TASK DIRECTIONS: Turn the data from its first line through the line containing "3: (26, 986)" into a numbered list, skipping blank lines and using only those lines.

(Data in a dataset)

━━━━

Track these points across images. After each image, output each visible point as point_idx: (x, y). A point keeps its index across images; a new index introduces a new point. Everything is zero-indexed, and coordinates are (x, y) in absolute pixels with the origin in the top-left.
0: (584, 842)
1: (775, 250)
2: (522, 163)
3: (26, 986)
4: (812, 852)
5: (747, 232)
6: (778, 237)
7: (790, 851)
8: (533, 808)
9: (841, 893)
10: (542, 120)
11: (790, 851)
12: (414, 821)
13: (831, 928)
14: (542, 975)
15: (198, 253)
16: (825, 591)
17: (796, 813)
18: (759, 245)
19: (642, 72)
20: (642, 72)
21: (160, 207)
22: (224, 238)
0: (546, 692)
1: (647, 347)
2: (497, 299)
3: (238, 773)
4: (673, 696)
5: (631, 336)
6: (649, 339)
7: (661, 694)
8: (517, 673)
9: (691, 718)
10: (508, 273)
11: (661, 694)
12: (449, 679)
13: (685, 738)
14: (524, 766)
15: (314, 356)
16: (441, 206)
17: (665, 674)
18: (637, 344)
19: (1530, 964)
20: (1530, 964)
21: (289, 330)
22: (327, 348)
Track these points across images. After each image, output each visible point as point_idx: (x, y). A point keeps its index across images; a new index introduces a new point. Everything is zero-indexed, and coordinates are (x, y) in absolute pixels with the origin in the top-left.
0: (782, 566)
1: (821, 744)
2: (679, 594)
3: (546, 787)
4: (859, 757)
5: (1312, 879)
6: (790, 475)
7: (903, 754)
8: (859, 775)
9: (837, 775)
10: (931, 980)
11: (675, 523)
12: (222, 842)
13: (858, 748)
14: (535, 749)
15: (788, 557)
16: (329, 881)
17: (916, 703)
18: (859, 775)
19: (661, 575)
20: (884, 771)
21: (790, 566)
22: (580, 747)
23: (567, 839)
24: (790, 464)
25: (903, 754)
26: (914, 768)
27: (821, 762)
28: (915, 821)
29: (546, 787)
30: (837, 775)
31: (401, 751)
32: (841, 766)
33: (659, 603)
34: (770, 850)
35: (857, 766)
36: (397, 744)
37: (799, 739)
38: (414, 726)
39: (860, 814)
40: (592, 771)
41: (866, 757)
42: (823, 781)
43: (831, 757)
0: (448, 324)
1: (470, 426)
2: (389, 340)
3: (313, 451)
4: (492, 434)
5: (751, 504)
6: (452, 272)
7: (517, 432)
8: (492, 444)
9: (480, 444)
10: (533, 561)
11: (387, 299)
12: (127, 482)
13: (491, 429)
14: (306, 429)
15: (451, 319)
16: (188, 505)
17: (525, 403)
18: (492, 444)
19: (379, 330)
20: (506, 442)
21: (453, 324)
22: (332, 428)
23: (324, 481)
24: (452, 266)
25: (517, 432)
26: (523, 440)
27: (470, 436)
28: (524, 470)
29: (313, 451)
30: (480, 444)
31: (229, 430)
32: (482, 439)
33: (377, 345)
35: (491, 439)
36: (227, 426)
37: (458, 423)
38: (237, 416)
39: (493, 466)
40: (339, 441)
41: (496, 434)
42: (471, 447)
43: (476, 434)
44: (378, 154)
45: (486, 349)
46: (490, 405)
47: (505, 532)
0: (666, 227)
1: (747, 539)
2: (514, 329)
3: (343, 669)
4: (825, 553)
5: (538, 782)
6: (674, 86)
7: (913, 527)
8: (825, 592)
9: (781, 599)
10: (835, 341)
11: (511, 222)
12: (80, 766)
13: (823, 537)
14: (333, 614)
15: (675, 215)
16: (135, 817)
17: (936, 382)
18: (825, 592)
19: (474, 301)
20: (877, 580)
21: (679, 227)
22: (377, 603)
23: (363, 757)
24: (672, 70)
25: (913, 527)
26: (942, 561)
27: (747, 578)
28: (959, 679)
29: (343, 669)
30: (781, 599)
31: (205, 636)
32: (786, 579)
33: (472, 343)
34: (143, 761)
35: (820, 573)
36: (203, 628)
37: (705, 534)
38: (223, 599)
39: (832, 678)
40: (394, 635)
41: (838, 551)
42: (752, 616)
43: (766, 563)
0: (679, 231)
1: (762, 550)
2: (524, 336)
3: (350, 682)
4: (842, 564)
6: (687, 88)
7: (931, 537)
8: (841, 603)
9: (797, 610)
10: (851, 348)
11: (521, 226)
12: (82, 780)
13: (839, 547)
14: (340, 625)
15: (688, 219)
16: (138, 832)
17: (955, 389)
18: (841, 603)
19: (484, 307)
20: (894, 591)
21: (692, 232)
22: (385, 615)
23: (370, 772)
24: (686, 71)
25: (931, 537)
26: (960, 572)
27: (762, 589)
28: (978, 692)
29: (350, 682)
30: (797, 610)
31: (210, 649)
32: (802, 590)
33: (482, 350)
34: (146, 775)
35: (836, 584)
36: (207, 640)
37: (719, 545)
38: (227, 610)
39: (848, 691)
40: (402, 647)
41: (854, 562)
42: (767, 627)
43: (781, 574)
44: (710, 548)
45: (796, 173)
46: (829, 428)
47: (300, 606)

━━━━

EXERCISE SOLUTION:
1. Track these points across images. After each image, output each visible point as point_idx: (x, y). A point keeps its index across images; a new index introduces a new point. Everything is zero-indexed, and coordinates are (x, y) in absolute pixels with the origin in the top-left.
2. 0: (584, 842)
3. 1: (775, 250)
4. 2: (522, 163)
5. 3: (26, 986)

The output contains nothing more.